Stored items ▸
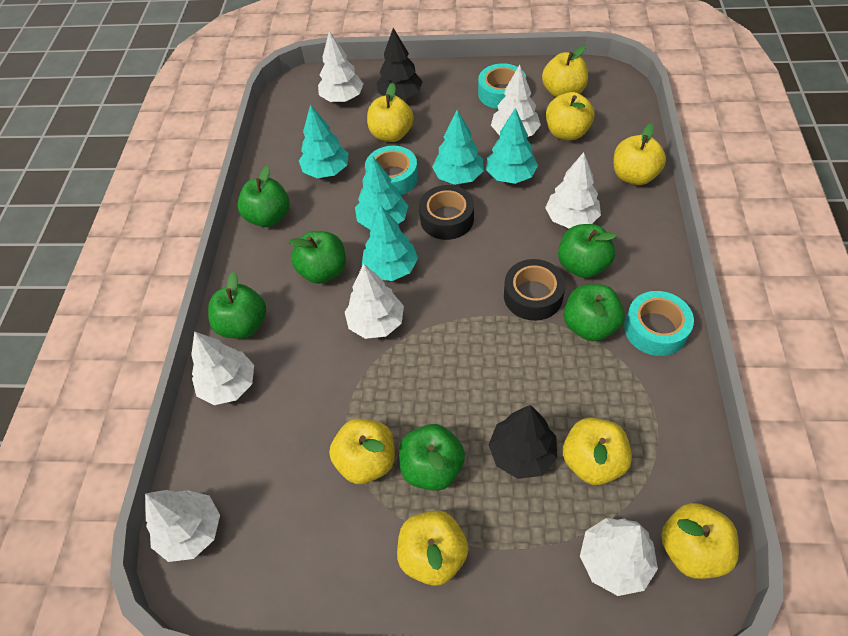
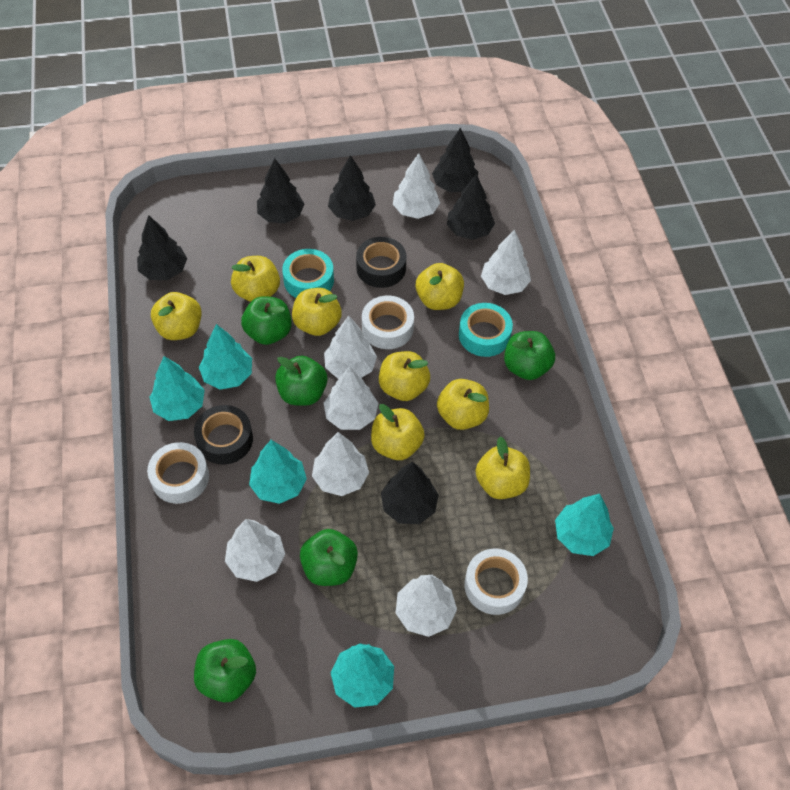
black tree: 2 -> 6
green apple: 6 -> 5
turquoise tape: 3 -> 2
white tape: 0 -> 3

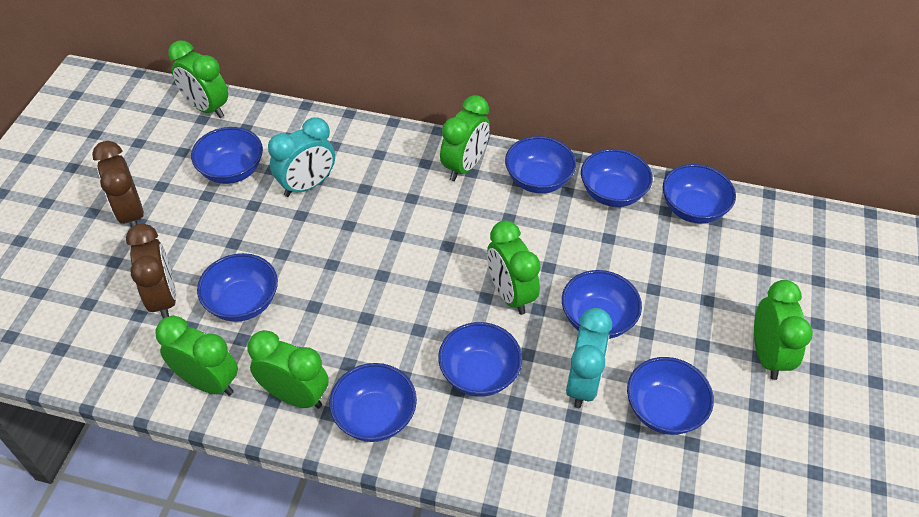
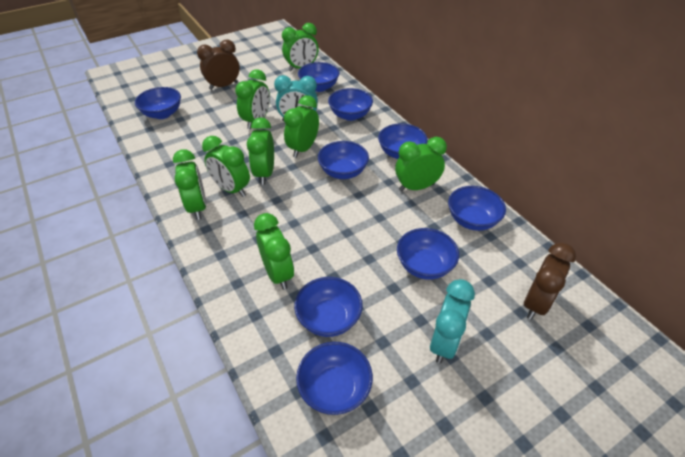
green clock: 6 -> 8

INSTRUCTIONS TO FOLLOW ▸
Please print all of the records above exactly, omitting each picture.

EXERCISE RESULT ▸
black tree: 2 -> 6
green apple: 6 -> 5
turquoise tape: 3 -> 2
white tape: 0 -> 3

green clock: 6 -> 8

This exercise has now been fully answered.